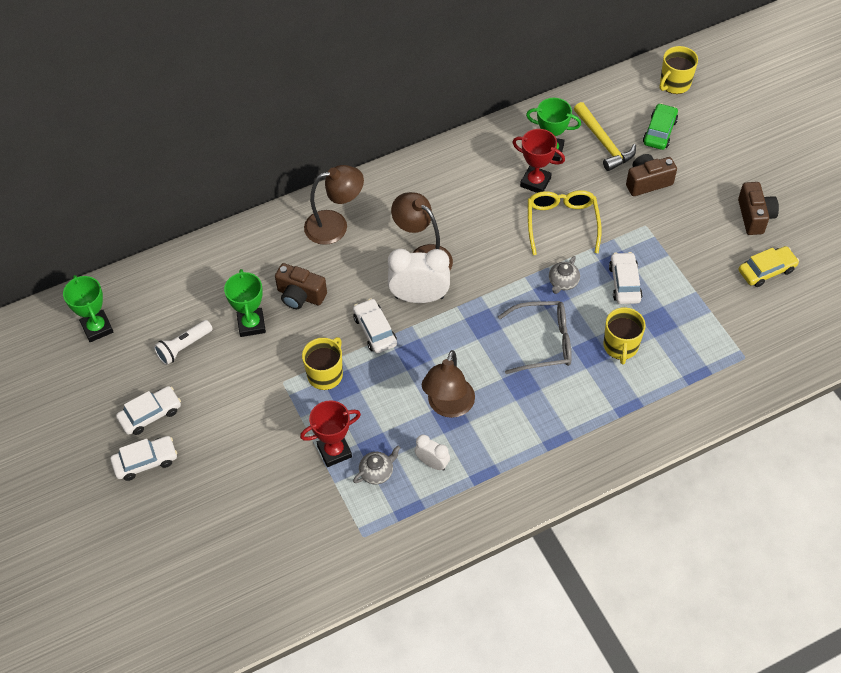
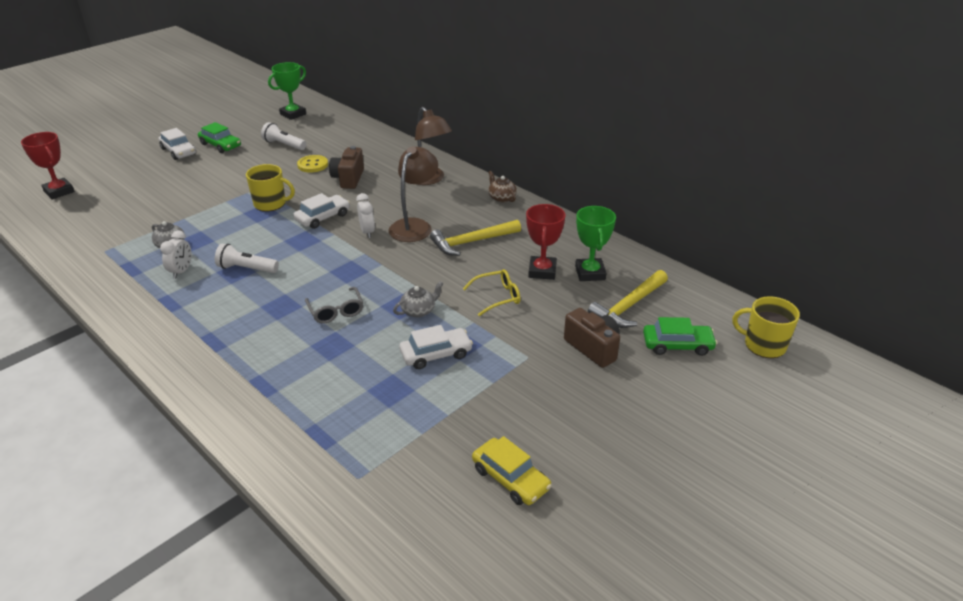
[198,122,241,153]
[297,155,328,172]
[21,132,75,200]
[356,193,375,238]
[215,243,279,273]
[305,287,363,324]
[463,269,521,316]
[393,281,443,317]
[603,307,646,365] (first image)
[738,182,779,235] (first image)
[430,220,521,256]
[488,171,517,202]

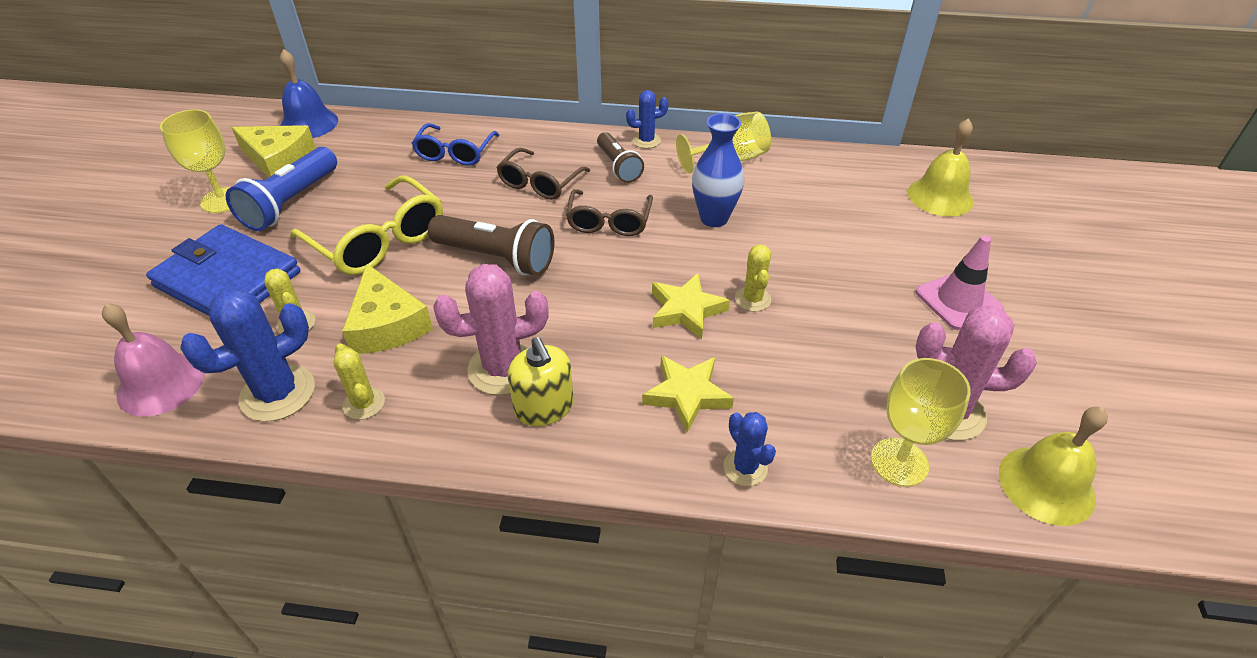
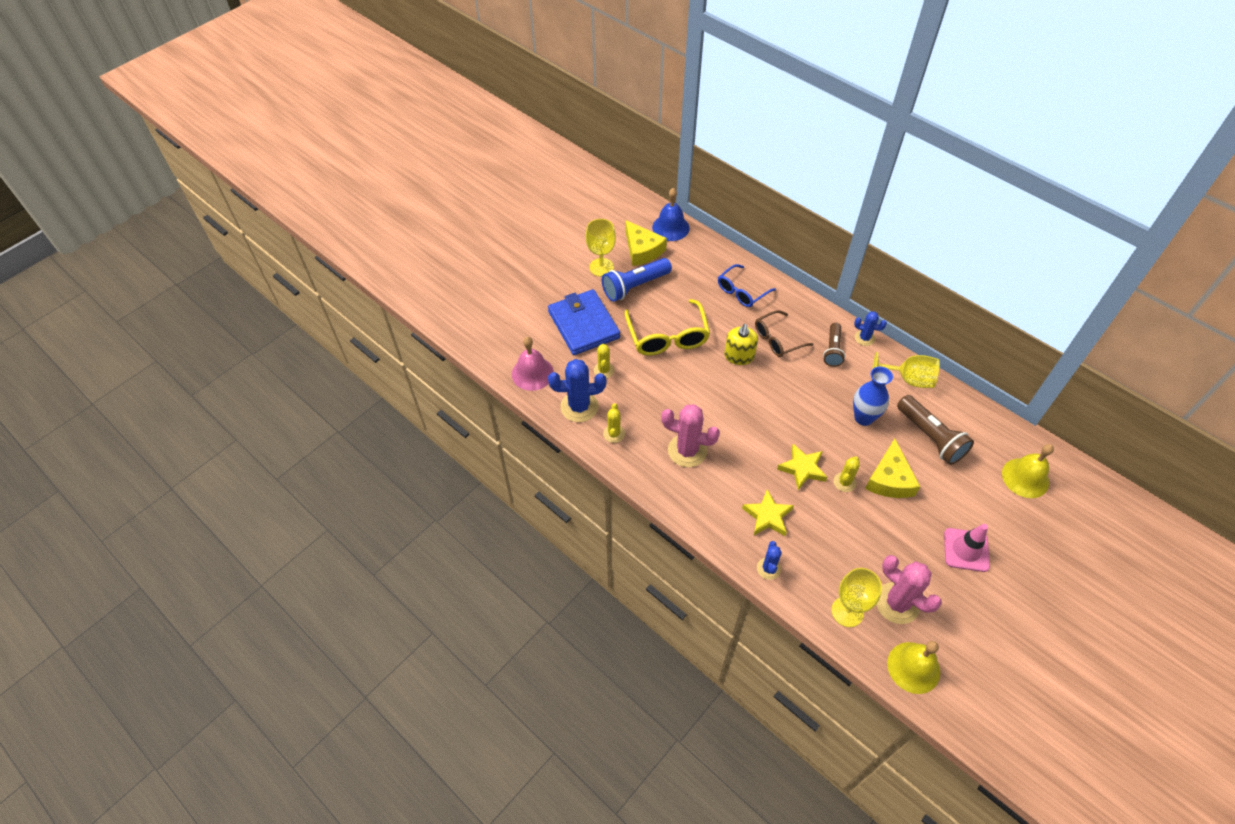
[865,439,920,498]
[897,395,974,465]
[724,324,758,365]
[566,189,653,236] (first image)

● **Task brief**:
Write out the records above exactly as they stand, leaving out every picture.

● **Reply to the task**:
[198,122,241,153]
[297,155,328,172]
[21,132,75,200]
[356,193,375,238]
[215,243,279,273]
[305,287,363,324]
[463,269,521,316]
[393,281,443,317]
[603,307,646,365] (first image)
[738,182,779,235] (first image)
[430,220,521,256]
[488,171,517,202]

[865,439,920,498]
[897,395,974,465]
[724,324,758,365]
[566,189,653,236] (first image)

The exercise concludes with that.